(Records for this task begins)
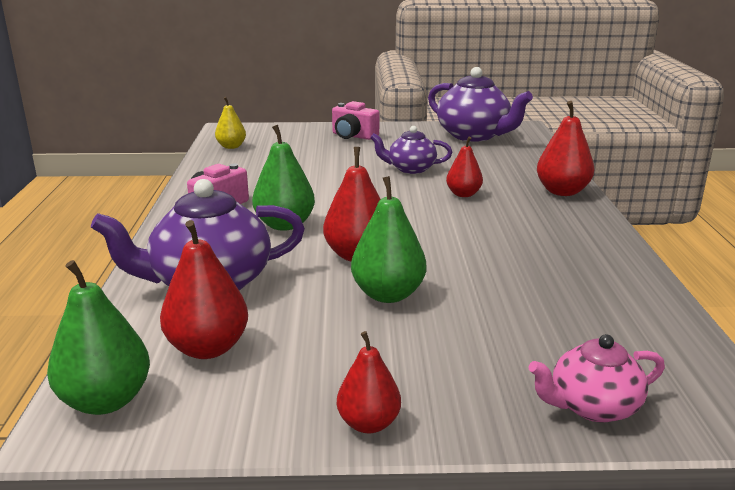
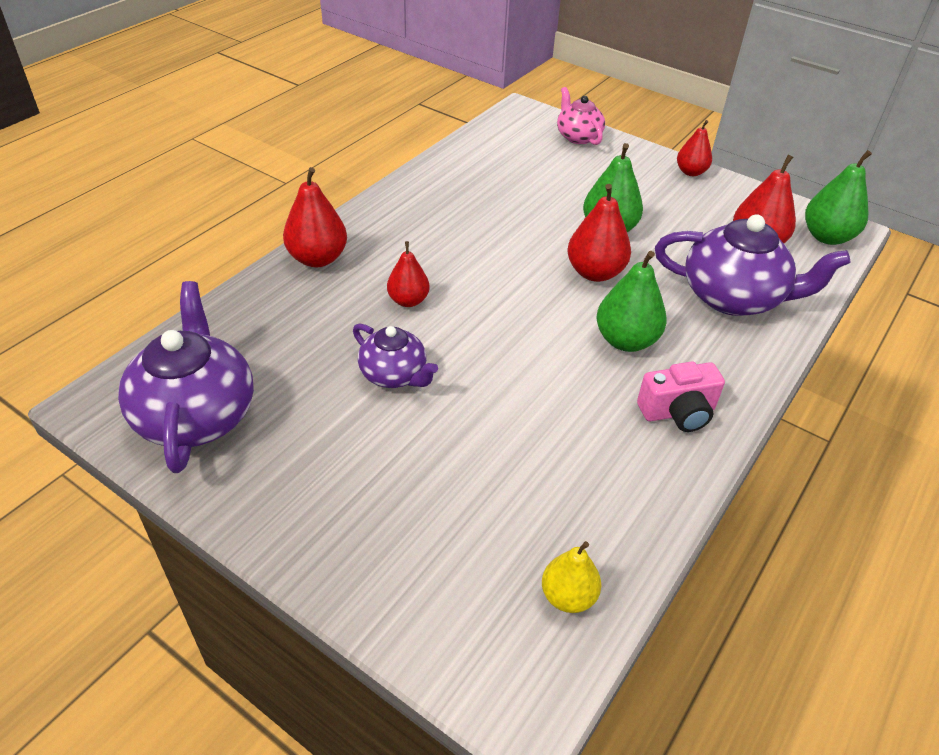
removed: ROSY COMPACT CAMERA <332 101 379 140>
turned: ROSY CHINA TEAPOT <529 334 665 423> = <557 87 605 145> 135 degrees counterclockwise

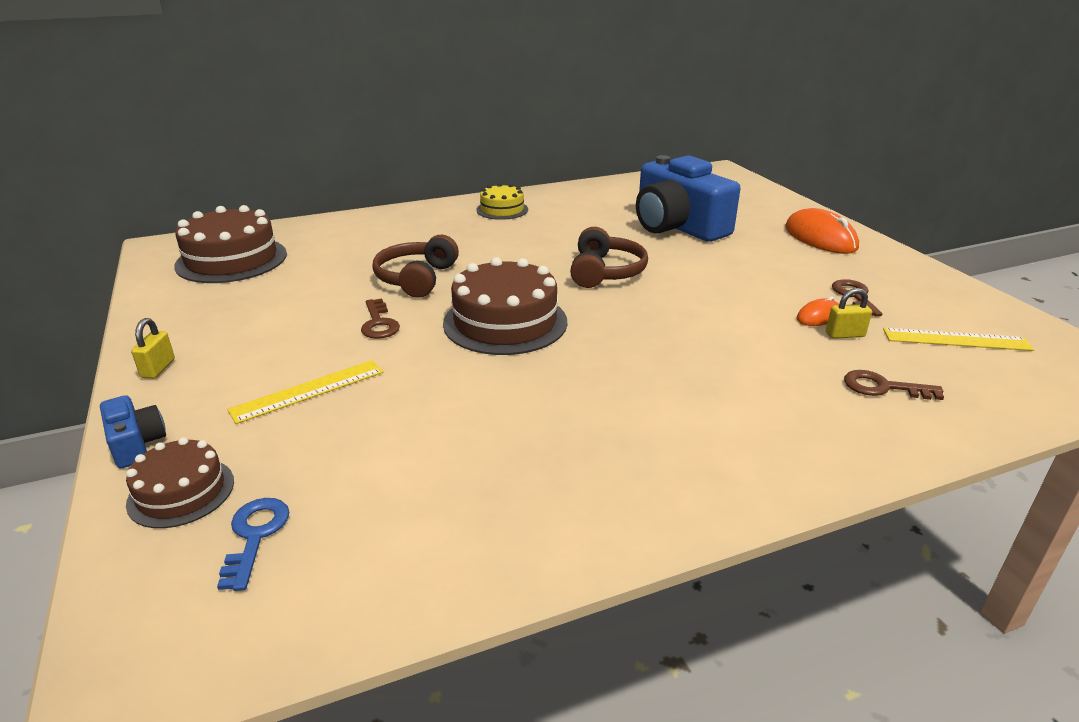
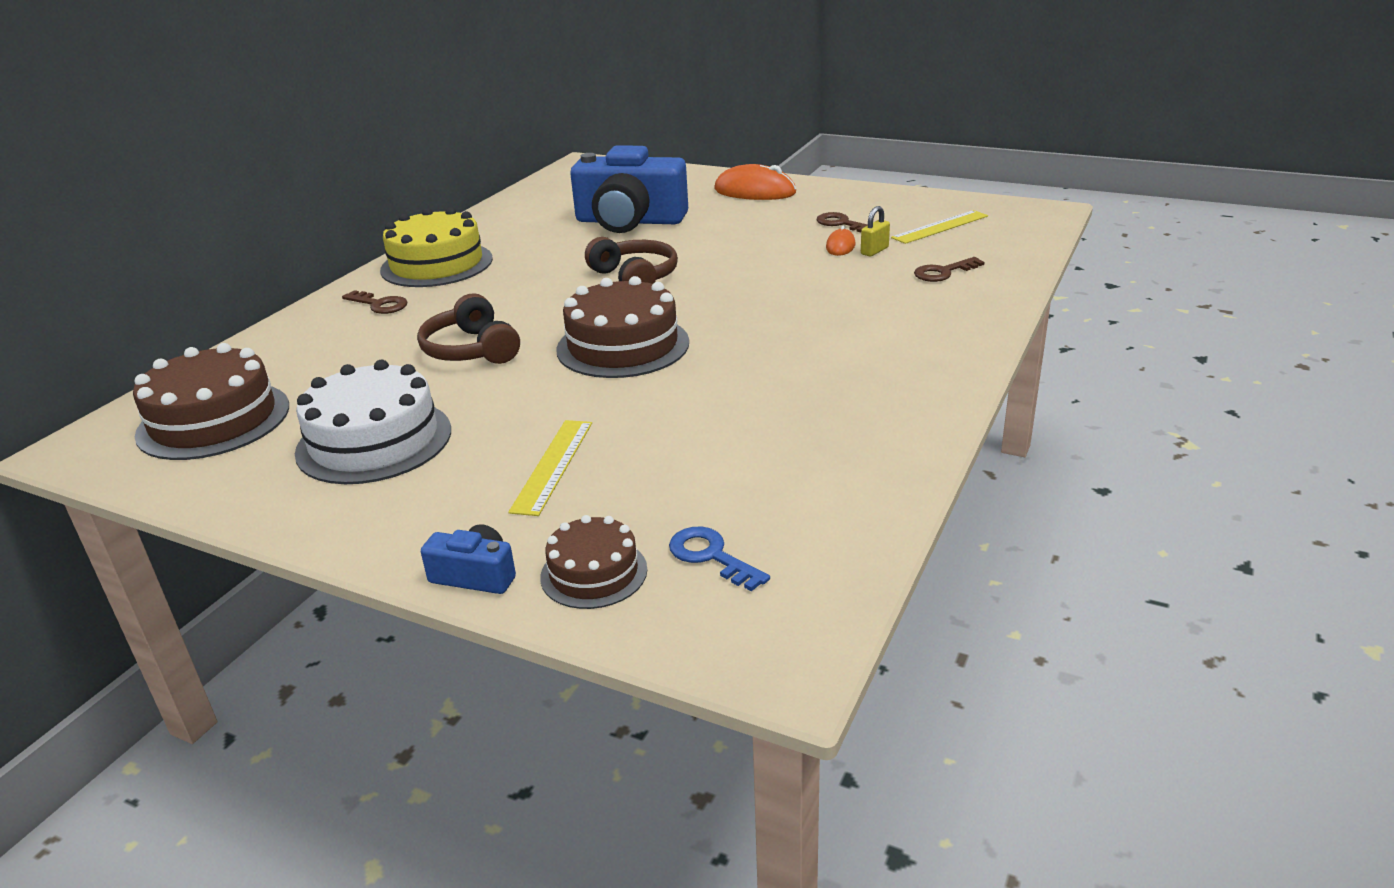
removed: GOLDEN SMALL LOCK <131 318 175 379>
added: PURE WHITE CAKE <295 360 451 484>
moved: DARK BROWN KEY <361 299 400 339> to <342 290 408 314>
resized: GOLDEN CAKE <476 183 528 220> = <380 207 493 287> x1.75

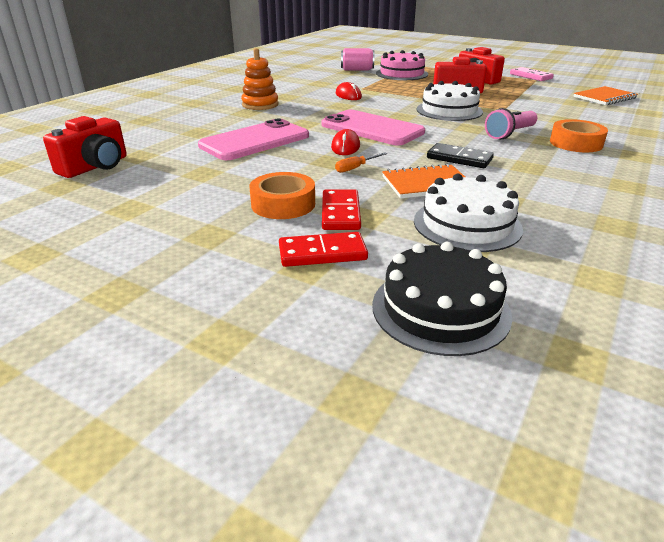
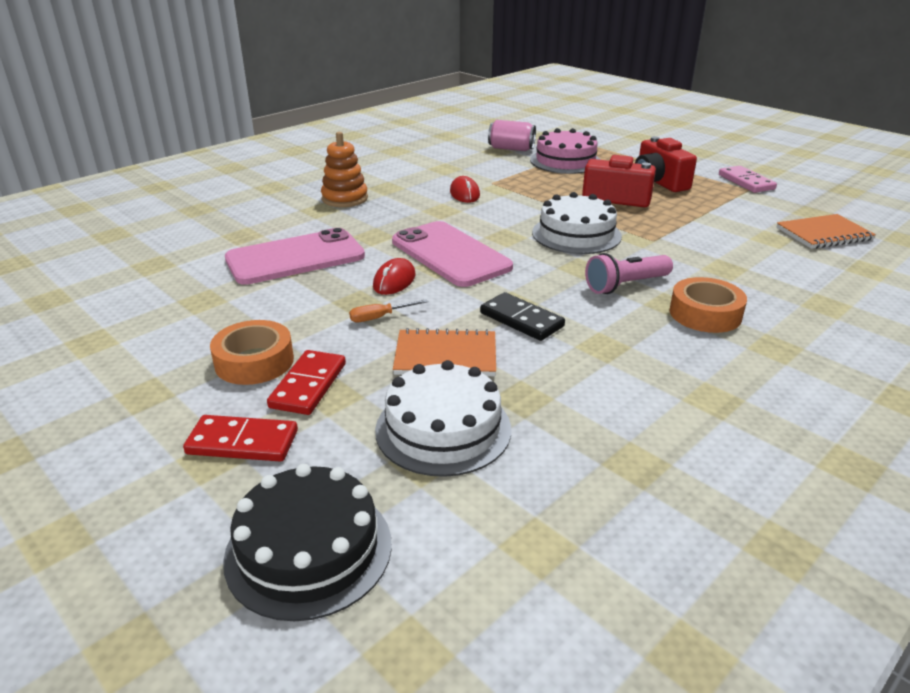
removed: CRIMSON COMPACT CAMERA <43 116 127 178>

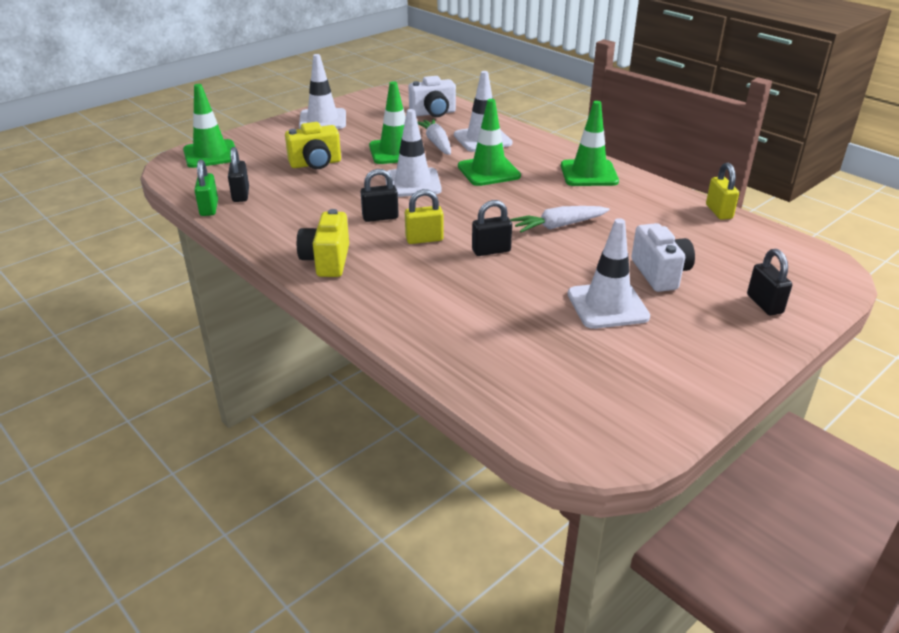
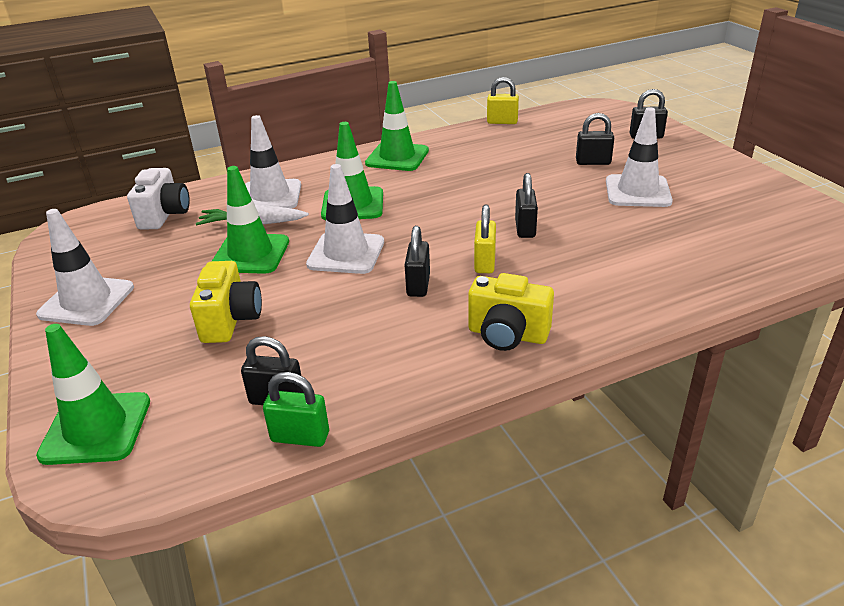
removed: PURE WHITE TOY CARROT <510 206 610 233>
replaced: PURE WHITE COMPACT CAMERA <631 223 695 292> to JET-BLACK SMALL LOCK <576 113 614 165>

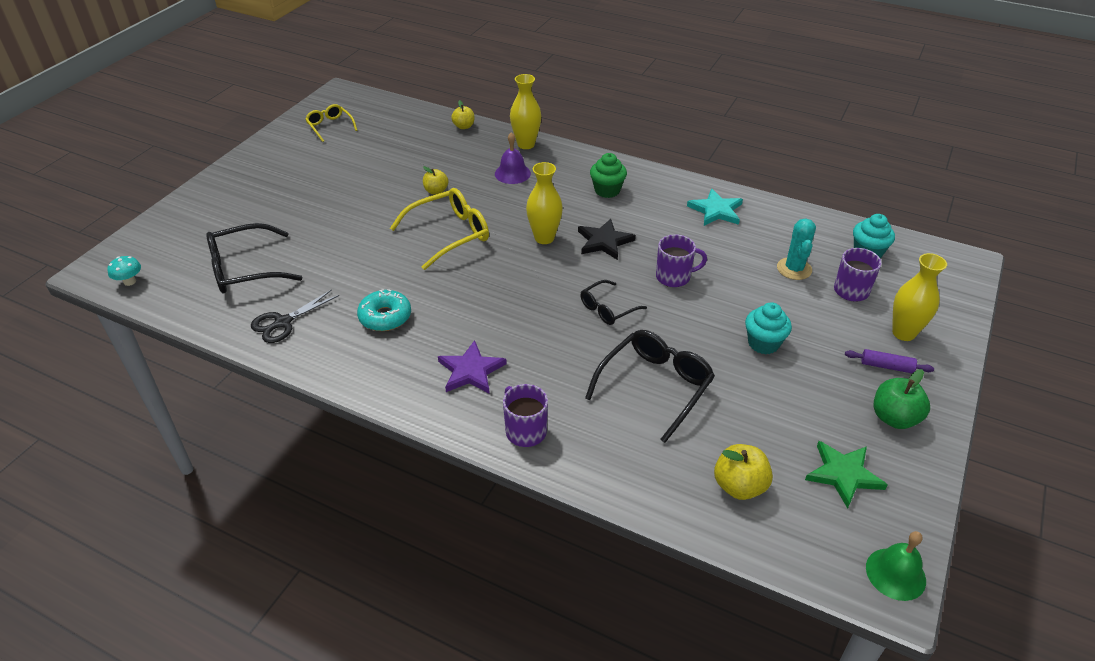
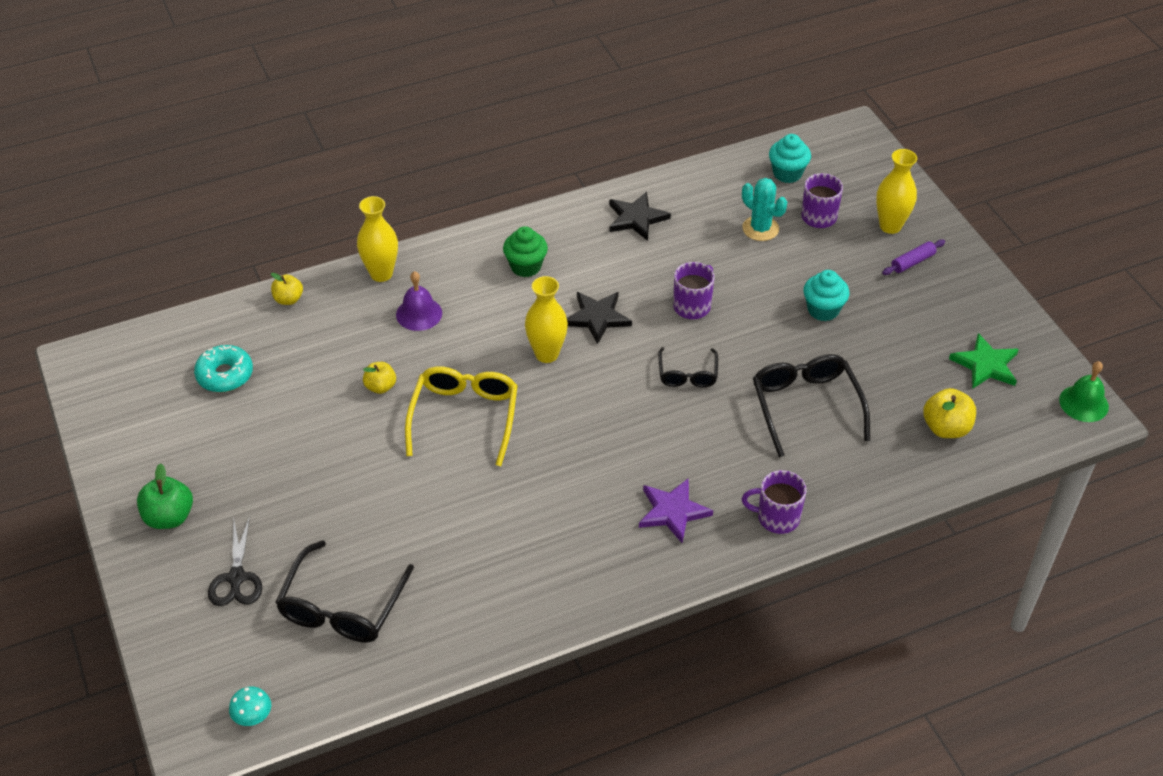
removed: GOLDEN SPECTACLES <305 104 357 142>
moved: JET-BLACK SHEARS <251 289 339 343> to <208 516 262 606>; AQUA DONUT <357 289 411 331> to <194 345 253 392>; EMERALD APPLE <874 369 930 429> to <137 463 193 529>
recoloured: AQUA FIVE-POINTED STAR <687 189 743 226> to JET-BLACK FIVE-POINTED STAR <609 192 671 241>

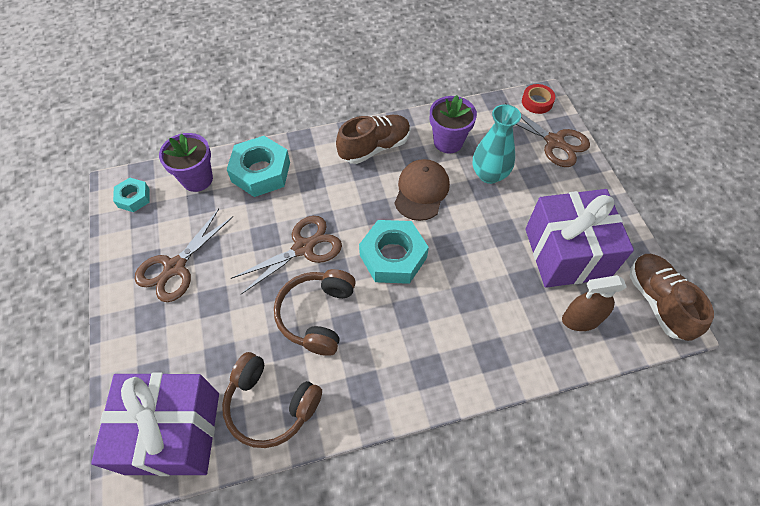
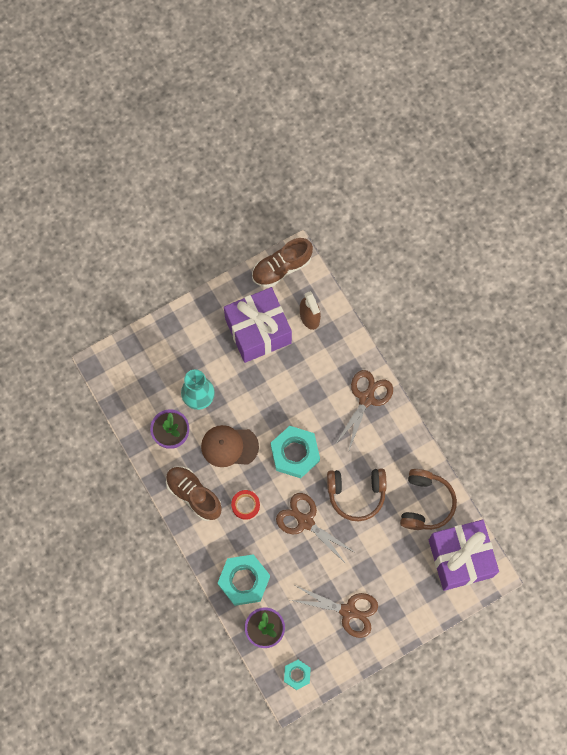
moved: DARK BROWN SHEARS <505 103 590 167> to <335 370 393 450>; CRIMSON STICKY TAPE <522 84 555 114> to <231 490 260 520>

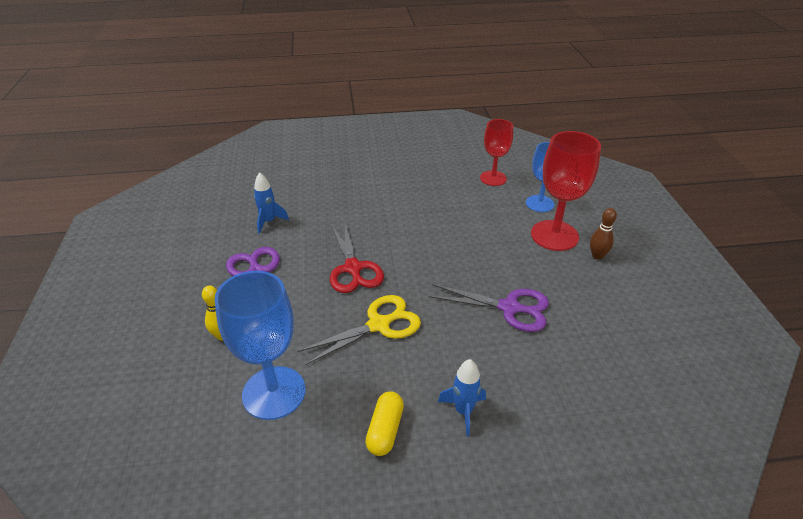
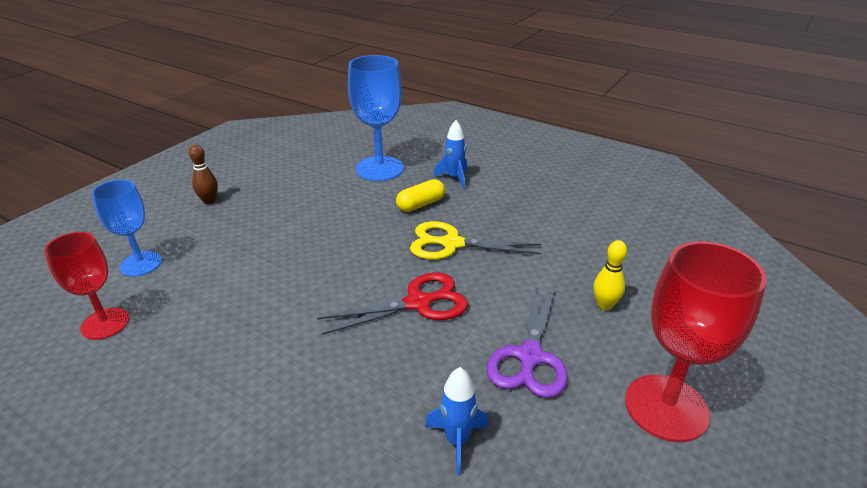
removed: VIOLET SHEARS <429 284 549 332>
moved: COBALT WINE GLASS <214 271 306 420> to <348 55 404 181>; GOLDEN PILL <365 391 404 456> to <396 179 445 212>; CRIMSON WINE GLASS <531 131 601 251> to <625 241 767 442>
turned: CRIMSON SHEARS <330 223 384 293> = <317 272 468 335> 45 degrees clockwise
(Records for this task ends)
Set down every record word for word and leave out the pictures.

**Task answer:**
removed: ROSY COMPACT CAMERA <332 101 379 140>
turned: ROSY CHINA TEAPOT <529 334 665 423> = <557 87 605 145> 135 degrees counterclockwise

removed: GOLDEN SMALL LOCK <131 318 175 379>
added: PURE WHITE CAKE <295 360 451 484>
moved: DARK BROWN KEY <361 299 400 339> to <342 290 408 314>
resized: GOLDEN CAKE <476 183 528 220> = <380 207 493 287> x1.75

removed: CRIMSON COMPACT CAMERA <43 116 127 178>

removed: PURE WHITE TOY CARROT <510 206 610 233>
replaced: PURE WHITE COMPACT CAMERA <631 223 695 292> to JET-BLACK SMALL LOCK <576 113 614 165>

removed: GOLDEN SPECTACLES <305 104 357 142>
moved: JET-BLACK SHEARS <251 289 339 343> to <208 516 262 606>; AQUA DONUT <357 289 411 331> to <194 345 253 392>; EMERALD APPLE <874 369 930 429> to <137 463 193 529>
recoloured: AQUA FIVE-POINTED STAR <687 189 743 226> to JET-BLACK FIVE-POINTED STAR <609 192 671 241>

moved: DARK BROWN SHEARS <505 103 590 167> to <335 370 393 450>; CRIMSON STICKY TAPE <522 84 555 114> to <231 490 260 520>

removed: VIOLET SHEARS <429 284 549 332>
moved: COBALT WINE GLASS <214 271 306 420> to <348 55 404 181>; GOLDEN PILL <365 391 404 456> to <396 179 445 212>; CRIMSON WINE GLASS <531 131 601 251> to <625 241 767 442>
turned: CRIMSON SHEARS <330 223 384 293> = <317 272 468 335> 45 degrees clockwise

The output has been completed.